Collected data entries
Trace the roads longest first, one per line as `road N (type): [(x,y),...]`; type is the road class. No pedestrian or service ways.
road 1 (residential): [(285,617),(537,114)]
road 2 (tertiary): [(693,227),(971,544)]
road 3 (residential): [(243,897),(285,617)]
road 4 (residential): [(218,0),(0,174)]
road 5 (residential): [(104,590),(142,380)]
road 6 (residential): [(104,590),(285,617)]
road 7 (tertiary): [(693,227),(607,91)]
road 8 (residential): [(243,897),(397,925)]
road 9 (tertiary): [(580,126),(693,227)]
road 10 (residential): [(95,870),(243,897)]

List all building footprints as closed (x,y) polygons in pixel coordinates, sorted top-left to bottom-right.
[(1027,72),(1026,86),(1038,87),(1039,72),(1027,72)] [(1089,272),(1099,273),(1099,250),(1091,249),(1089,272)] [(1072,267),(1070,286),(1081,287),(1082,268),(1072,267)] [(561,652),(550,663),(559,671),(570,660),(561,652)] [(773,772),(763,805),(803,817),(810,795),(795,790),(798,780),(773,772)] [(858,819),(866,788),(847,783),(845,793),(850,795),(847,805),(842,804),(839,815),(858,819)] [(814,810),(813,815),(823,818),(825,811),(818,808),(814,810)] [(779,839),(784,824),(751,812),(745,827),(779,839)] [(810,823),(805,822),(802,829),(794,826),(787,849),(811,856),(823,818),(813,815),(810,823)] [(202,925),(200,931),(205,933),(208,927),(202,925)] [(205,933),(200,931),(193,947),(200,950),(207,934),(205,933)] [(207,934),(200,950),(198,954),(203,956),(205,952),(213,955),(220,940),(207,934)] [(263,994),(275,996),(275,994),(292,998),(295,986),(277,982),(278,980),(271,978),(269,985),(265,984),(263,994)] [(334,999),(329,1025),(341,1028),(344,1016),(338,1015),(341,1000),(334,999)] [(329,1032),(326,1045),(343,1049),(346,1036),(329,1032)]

■ Instructions to follow ■
Please quote the data above in full, with no line missing.

■ The completed task ■
Trace the roads longest first, one per line as `road N (type): [(x,y),...]`; type is the road class. No pedestrian or service ways.
road 1 (residential): [(285,617),(537,114)]
road 2 (tertiary): [(693,227),(971,544)]
road 3 (residential): [(243,897),(285,617)]
road 4 (residential): [(218,0),(0,174)]
road 5 (residential): [(104,590),(142,380)]
road 6 (residential): [(104,590),(285,617)]
road 7 (tertiary): [(693,227),(607,91)]
road 8 (residential): [(243,897),(397,925)]
road 9 (tertiary): [(580,126),(693,227)]
road 10 (residential): [(95,870),(243,897)]

List all building footprints as closed (x,y) polygons in pixel coordinates, sorted top-left to bottom-right.
[(1027,72),(1026,86),(1038,87),(1039,72),(1027,72)] [(1089,272),(1099,273),(1099,250),(1091,249),(1089,272)] [(1072,267),(1070,286),(1081,287),(1082,268),(1072,267)] [(561,652),(550,663),(559,671),(570,660),(561,652)] [(773,772),(763,805),(803,817),(810,795),(795,790),(798,780),(773,772)] [(858,819),(866,788),(847,783),(845,793),(850,795),(847,805),(842,804),(839,815),(858,819)] [(814,810),(813,815),(823,818),(825,811),(818,808),(814,810)] [(779,839),(784,824),(751,812),(745,827),(779,839)] [(810,823),(805,822),(802,829),(794,826),(787,849),(811,856),(823,818),(813,815),(810,823)] [(202,925),(200,931),(205,933),(208,927),(202,925)] [(205,933),(200,931),(193,947),(200,950),(207,934),(205,933)] [(207,934),(200,950),(198,954),(203,956),(205,952),(213,955),(220,940),(207,934)] [(263,994),(275,996),(275,994),(292,998),(295,986),(277,982),(278,980),(271,978),(269,985),(265,984),(263,994)] [(334,999),(329,1025),(341,1028),(344,1016),(338,1015),(341,1000),(334,999)] [(329,1032),(326,1045),(343,1049),(346,1036),(329,1032)]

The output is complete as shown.